▶ _WHAT THIS TASK INVOLVES_:
Whenever a line in the data below includes the string "pink", copy it out.

▶ _GIVEN DATA_:

___

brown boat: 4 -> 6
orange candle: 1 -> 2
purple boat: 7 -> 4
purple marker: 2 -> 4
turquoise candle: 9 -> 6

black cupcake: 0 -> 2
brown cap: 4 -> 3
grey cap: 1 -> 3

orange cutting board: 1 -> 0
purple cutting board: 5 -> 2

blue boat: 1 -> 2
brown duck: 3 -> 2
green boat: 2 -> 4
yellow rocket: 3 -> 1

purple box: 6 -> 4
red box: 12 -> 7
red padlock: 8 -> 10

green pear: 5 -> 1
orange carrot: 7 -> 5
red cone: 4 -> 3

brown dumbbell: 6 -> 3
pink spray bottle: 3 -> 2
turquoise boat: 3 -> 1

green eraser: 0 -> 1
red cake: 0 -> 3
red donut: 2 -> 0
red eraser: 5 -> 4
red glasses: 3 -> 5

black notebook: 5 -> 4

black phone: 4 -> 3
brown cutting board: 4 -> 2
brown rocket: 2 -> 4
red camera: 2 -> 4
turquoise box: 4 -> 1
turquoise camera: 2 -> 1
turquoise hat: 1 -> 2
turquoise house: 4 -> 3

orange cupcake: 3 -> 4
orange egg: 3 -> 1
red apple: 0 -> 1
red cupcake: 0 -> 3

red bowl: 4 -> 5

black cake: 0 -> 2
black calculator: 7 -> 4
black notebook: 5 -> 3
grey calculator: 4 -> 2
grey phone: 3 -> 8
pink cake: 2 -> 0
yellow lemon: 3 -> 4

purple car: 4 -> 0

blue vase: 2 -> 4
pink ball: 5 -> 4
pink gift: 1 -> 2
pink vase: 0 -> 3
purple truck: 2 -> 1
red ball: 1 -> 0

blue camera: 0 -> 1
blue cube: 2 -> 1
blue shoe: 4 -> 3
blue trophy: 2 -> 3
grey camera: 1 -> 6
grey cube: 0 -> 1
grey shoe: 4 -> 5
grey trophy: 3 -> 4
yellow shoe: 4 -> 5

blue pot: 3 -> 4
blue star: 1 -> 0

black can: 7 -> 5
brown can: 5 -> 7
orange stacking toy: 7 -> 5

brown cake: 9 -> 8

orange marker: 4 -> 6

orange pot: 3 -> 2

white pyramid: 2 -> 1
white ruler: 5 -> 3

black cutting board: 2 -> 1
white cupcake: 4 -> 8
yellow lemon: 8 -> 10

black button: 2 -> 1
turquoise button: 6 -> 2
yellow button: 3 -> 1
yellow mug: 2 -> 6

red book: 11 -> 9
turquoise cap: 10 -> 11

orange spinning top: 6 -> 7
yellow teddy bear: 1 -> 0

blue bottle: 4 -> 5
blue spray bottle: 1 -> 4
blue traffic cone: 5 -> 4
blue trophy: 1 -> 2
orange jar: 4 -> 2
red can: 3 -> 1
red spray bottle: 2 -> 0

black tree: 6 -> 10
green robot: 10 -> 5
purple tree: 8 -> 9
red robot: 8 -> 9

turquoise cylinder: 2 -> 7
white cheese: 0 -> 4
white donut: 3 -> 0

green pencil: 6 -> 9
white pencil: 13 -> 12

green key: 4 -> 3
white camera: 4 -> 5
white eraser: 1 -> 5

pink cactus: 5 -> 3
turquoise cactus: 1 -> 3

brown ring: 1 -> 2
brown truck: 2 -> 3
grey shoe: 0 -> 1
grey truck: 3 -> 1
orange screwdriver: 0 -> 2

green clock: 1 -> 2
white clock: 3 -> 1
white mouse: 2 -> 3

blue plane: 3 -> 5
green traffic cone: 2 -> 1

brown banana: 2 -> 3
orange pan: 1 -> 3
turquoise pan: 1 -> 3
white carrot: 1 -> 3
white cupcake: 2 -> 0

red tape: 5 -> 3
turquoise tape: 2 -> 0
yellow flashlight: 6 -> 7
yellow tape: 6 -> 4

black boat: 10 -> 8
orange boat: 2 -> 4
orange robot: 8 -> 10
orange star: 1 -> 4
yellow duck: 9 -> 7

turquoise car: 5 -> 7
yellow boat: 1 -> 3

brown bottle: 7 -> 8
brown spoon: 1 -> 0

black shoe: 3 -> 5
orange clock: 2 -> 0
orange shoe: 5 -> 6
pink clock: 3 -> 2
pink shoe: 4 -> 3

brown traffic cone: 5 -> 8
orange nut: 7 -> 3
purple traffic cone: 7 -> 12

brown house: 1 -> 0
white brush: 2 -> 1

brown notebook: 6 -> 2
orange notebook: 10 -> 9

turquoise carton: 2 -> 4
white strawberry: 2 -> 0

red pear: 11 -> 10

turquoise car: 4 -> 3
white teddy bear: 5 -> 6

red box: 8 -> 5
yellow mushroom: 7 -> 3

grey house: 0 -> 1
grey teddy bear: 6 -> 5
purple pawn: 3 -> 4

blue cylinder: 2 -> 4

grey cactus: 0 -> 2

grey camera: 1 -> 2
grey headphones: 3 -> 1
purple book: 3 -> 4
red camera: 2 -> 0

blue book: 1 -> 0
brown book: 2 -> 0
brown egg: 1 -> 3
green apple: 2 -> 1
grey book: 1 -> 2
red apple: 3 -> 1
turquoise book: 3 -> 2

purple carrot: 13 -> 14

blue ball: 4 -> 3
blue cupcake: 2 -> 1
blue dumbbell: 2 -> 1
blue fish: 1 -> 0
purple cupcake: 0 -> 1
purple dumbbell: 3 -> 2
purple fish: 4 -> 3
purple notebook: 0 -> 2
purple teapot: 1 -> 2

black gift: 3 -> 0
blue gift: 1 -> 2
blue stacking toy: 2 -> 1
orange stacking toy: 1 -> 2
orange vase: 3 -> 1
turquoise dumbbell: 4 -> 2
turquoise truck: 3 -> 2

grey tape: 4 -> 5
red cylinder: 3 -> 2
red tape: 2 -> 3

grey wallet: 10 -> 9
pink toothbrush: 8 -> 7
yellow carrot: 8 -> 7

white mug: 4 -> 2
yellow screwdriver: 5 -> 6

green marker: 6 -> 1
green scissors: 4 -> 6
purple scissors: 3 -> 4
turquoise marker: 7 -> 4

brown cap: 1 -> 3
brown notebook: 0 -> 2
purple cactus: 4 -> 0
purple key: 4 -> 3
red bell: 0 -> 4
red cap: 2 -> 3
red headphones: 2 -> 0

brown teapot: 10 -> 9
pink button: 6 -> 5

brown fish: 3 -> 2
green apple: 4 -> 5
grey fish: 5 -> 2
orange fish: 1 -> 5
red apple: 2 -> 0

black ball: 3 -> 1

___

▶ _ANSWER BOX_:
pink spray bottle: 3 -> 2
pink cake: 2 -> 0
pink ball: 5 -> 4
pink gift: 1 -> 2
pink vase: 0 -> 3
pink cactus: 5 -> 3
pink clock: 3 -> 2
pink shoe: 4 -> 3
pink toothbrush: 8 -> 7
pink button: 6 -> 5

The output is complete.